> Given data:
--- START ---
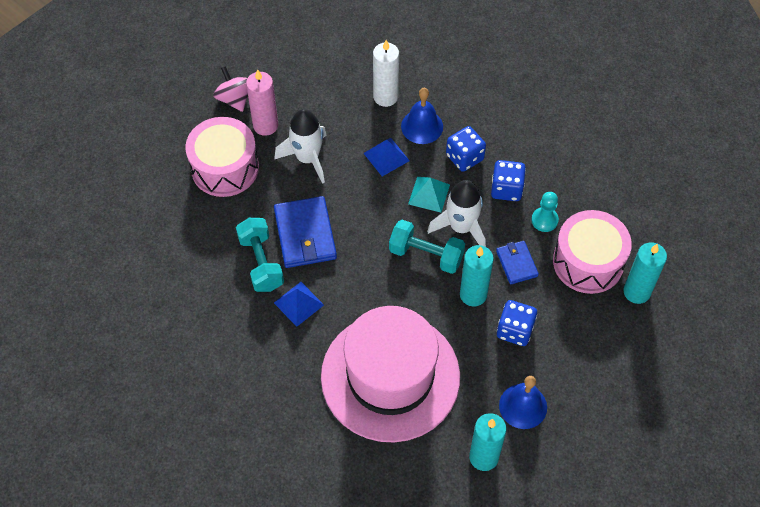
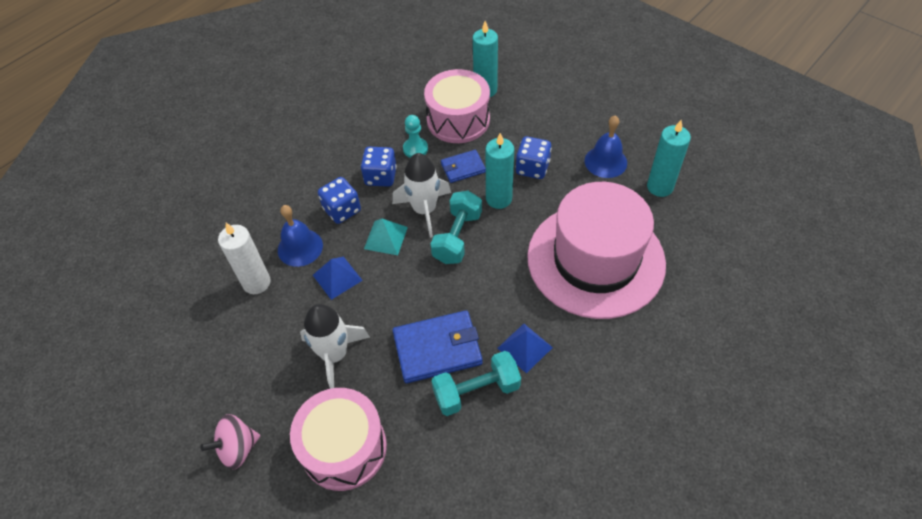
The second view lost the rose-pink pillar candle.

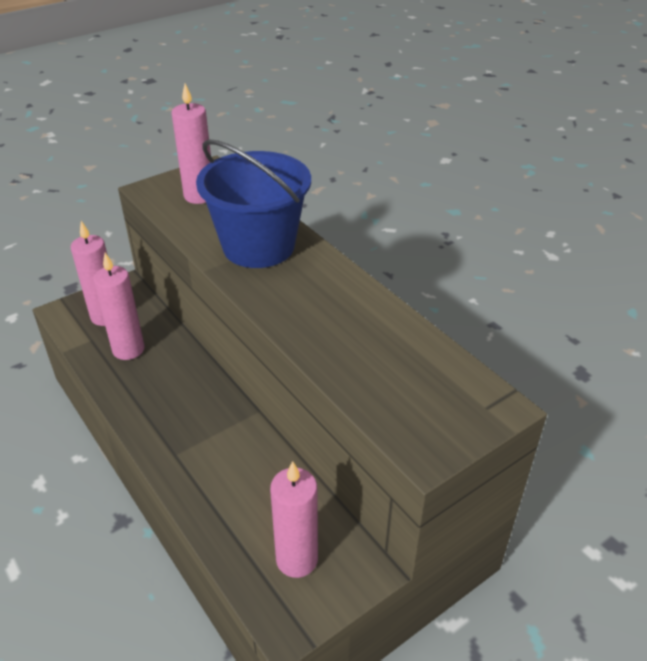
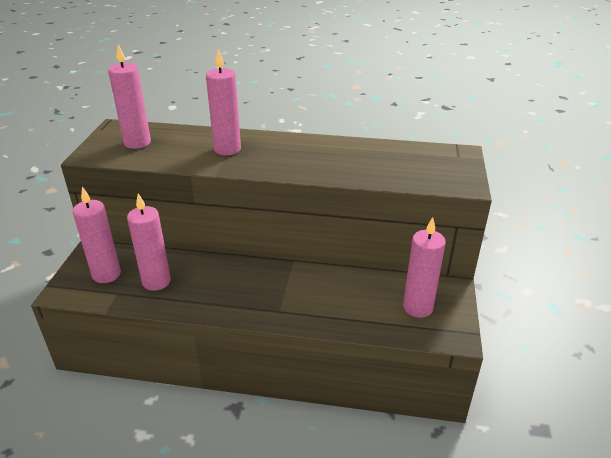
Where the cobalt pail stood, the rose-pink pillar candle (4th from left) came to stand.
--- END ---
--- START ---
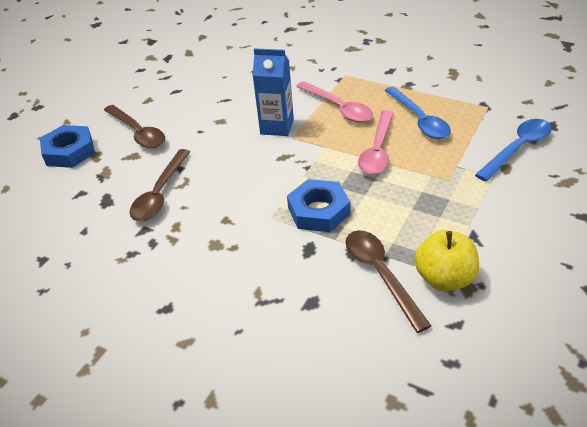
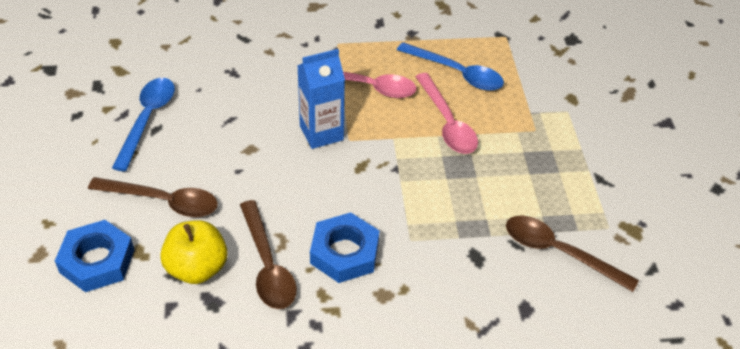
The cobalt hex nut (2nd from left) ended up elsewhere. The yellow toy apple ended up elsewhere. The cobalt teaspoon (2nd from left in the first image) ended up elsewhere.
--- END ---
> Requirement:
Above are the records; please give again, exactly and in full, only the lines that run from the line with "The second view" through the line with "Where the cobalt", with no pictures.

> Solution for this exercise:
The second view lost the rose-pink pillar candle.

Where the cobalt pail stood, the rose-pink pillar candle (4th from left) came to stand.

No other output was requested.